=== Work instruction ===
Sort through the entries below and pull out lines containing the word "schottky".

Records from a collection
▼
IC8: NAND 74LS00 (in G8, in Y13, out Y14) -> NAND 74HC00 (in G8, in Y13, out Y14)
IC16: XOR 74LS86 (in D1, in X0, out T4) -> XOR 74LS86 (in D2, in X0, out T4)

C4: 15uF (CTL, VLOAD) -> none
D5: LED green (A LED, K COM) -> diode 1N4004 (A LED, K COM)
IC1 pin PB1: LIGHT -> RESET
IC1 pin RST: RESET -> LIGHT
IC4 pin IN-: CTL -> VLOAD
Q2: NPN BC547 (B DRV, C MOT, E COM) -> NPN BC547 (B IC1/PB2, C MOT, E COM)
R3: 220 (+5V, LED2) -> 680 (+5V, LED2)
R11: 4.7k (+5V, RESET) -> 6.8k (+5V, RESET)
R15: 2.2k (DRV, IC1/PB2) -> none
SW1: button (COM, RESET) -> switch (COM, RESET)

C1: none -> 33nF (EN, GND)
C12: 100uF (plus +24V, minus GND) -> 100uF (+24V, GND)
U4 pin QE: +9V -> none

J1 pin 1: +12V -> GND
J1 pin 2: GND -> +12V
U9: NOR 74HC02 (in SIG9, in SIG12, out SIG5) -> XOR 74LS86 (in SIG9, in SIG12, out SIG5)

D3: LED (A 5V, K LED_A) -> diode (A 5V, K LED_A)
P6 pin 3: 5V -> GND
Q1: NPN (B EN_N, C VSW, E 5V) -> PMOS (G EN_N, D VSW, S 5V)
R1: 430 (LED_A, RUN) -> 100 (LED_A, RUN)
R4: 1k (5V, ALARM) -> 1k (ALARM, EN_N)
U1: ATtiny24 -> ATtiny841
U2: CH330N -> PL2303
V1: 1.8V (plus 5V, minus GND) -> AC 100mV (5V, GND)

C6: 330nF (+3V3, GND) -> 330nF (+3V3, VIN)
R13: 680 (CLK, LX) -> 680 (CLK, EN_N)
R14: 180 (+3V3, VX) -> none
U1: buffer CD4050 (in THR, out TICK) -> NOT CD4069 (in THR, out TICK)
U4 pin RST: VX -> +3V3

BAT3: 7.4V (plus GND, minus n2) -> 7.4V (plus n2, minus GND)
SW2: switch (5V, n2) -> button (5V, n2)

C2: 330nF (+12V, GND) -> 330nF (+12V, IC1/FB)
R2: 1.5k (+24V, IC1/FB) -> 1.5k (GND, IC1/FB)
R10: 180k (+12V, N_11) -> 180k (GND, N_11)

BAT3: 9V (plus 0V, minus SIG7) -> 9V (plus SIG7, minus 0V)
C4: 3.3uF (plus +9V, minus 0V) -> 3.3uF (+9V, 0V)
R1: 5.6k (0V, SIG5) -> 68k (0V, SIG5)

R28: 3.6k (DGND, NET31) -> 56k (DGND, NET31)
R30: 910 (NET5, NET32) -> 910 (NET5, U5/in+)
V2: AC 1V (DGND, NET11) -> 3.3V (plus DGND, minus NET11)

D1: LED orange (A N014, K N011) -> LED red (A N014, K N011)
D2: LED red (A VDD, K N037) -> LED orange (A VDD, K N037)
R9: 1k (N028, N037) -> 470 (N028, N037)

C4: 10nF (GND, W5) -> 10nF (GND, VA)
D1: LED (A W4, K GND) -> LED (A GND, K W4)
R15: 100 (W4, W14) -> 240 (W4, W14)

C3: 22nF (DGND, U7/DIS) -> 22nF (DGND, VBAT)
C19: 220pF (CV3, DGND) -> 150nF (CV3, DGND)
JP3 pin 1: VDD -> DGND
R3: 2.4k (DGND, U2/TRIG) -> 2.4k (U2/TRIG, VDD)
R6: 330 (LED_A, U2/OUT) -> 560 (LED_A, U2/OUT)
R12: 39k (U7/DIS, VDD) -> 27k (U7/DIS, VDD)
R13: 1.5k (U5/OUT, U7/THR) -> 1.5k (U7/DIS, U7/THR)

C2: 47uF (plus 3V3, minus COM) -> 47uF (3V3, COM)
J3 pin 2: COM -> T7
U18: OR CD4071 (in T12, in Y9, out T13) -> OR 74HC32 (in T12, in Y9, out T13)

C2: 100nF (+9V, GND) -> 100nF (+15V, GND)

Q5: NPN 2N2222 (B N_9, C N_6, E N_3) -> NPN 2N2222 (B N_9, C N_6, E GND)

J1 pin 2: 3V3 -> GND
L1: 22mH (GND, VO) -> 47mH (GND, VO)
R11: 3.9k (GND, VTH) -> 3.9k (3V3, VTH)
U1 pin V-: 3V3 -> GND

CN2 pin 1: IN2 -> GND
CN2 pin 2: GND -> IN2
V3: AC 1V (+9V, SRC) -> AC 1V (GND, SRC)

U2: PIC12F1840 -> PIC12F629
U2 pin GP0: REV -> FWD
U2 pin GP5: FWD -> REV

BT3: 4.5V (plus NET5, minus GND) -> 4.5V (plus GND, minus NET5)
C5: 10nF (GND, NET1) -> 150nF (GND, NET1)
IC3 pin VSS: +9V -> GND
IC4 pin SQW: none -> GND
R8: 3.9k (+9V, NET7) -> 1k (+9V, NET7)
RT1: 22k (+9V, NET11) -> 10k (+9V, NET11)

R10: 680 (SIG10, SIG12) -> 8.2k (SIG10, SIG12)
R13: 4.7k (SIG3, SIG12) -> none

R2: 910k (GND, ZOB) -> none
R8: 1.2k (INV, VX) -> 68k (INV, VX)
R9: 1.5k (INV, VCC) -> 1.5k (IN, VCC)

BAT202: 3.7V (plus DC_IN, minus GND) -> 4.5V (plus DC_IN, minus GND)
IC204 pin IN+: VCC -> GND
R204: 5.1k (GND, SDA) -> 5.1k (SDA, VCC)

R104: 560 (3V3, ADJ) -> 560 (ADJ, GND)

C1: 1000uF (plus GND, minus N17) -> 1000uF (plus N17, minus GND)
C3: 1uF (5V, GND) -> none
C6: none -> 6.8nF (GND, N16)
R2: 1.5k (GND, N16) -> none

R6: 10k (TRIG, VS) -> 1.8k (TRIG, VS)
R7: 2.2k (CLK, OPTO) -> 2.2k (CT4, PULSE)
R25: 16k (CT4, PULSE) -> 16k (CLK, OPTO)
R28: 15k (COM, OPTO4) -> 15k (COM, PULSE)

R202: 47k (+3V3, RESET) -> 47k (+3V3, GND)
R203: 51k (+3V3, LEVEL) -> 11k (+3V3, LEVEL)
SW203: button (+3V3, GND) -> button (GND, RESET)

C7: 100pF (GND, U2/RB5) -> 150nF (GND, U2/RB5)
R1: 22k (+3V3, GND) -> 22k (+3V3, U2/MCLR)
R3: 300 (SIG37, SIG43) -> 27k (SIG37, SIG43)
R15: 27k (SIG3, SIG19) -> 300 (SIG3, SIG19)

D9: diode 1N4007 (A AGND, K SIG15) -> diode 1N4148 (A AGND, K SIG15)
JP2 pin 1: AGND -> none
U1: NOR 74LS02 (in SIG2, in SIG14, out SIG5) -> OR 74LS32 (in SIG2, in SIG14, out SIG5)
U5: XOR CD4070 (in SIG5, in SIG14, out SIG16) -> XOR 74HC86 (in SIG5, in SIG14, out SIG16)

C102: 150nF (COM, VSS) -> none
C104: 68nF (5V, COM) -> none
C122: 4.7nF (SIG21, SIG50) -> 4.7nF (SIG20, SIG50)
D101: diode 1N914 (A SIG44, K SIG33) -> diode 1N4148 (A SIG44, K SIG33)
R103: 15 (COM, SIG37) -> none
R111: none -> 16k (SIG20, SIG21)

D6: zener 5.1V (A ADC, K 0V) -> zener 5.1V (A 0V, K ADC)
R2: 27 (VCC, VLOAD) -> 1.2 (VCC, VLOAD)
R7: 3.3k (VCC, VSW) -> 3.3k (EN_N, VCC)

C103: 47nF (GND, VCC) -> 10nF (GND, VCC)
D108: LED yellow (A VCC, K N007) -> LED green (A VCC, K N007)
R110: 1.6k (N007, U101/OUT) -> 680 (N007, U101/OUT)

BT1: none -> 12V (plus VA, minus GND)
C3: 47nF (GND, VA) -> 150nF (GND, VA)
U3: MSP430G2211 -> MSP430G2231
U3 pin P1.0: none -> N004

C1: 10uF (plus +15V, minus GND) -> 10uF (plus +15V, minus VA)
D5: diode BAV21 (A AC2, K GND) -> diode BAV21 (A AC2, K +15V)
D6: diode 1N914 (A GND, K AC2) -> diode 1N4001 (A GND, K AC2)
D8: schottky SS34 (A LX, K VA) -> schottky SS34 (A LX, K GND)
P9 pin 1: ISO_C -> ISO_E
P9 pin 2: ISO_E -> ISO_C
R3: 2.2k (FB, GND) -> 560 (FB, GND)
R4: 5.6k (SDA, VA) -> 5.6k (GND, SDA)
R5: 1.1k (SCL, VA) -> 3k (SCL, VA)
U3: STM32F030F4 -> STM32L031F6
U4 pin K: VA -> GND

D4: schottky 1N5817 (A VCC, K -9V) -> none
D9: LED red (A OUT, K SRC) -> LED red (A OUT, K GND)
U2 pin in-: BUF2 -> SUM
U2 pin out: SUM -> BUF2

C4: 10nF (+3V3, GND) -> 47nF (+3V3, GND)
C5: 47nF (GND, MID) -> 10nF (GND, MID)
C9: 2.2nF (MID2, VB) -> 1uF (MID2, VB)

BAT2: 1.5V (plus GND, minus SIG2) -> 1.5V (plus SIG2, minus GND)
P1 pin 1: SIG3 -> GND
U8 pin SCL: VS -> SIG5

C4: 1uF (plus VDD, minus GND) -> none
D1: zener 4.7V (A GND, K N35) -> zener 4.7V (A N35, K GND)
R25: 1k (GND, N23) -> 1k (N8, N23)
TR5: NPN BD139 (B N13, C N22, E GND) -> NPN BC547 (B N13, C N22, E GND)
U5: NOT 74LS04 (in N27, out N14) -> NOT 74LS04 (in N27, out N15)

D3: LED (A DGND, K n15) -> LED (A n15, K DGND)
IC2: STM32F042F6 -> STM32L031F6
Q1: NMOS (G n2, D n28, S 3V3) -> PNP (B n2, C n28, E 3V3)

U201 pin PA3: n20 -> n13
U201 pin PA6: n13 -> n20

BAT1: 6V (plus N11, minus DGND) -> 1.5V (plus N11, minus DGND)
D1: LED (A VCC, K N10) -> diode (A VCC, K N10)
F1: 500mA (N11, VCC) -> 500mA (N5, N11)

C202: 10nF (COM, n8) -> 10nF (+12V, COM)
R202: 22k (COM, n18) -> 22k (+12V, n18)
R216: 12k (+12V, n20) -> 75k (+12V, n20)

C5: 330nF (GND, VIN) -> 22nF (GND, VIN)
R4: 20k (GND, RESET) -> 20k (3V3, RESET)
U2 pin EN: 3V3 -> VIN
▲
=== Answer to this task ===
D8: schottky SS34 (A LX, K VA) -> schottky SS34 (A LX, K GND)
D4: schottky 1N5817 (A VCC, K -9V) -> none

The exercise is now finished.